What you are asked to do:
What is needed is an exact copy of every entry, without the pictures.

Listed entries:
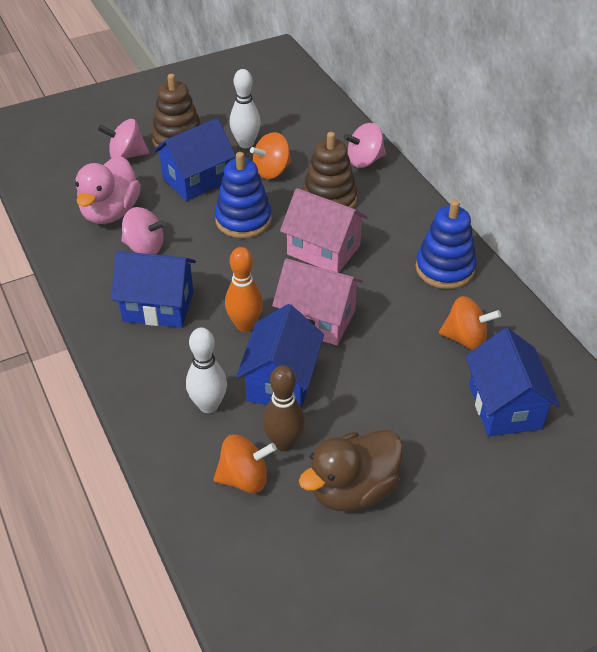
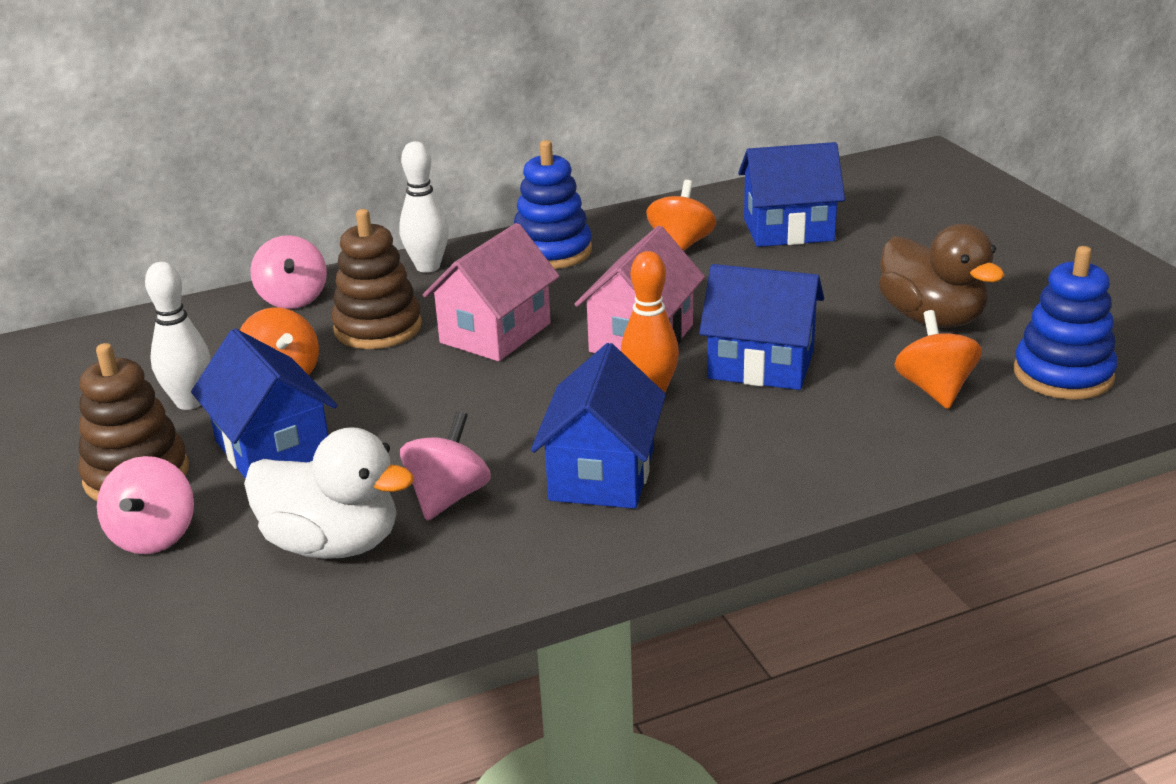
camera: 85 degrees left, 15 degrees down
(110, 212) = (333, 544): pink duck -> white duck
(208, 405) = (812, 420): white bowling pin -> white bowling pin (428, 267)
(243, 220) = (403, 400): blue stacking toy -> blue stacking toy (1063, 374)
(284, 443) = (869, 362): brown bowling pin -> none

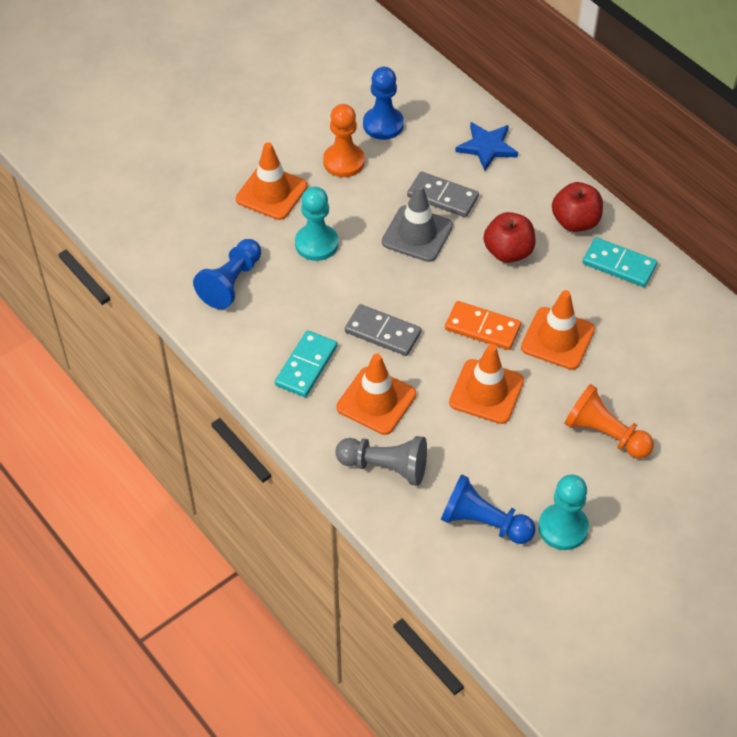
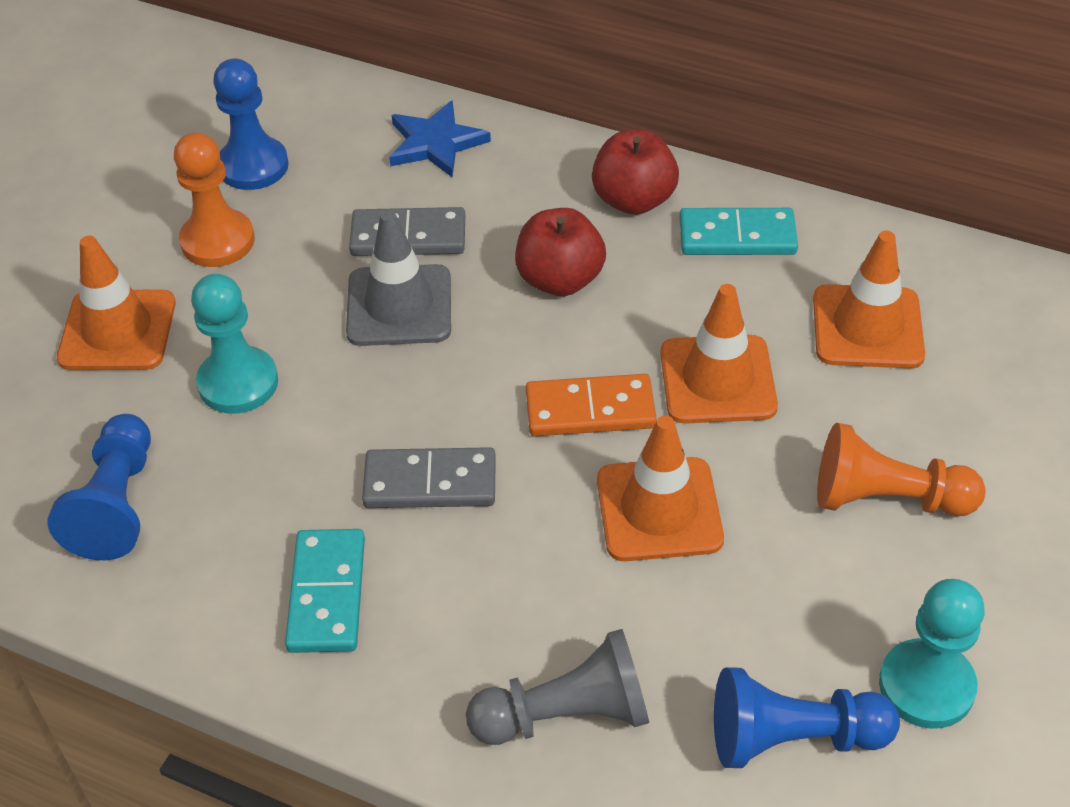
camera: 25 degrees left, 5 degrees down
(376, 401) = (484, 603): orange traffic cone -> orange traffic cone (867, 327)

Exercise answer:
camera: 85 degrees left, 15 degrees down
(110, 212) = (333, 544): pink duck -> white duck
(208, 405) = (812, 420): white bowling pin -> white bowling pin (428, 267)
(243, 220) = (403, 400): blue stacking toy -> blue stacking toy (1063, 374)
(284, 443) = (869, 362): brown bowling pin -> none

camera: 25 degrees left, 5 degrees down
(376, 401) = (484, 603): orange traffic cone -> orange traffic cone (867, 327)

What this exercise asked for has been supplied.